START Given entries

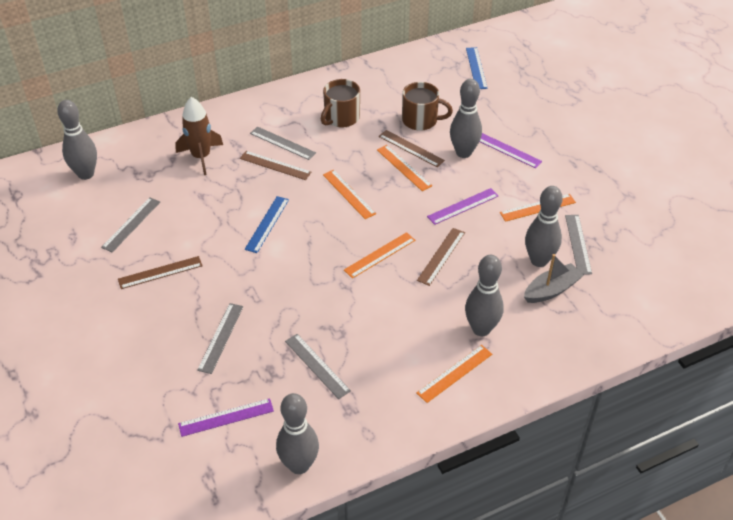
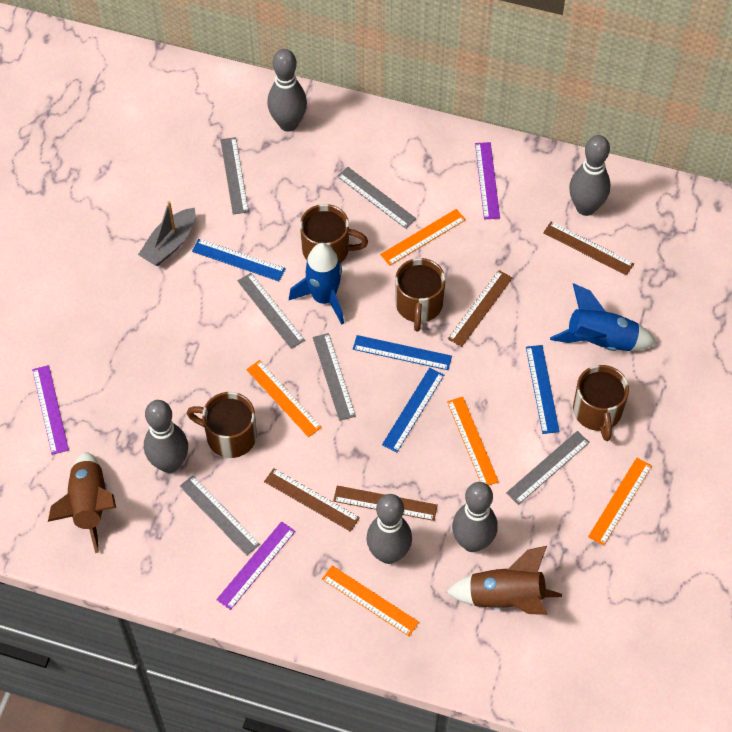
blue rocket: 0 -> 2
blue ruler: 2 -> 4
brown mug: 2 -> 4
brown rocket: 1 -> 2
grey ruler: 5 -> 6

END Given entries

Images stay out, but the rest of the data above must be repeated exactly.

• **Result**:
blue rocket: 0 -> 2
blue ruler: 2 -> 4
brown mug: 2 -> 4
brown rocket: 1 -> 2
grey ruler: 5 -> 6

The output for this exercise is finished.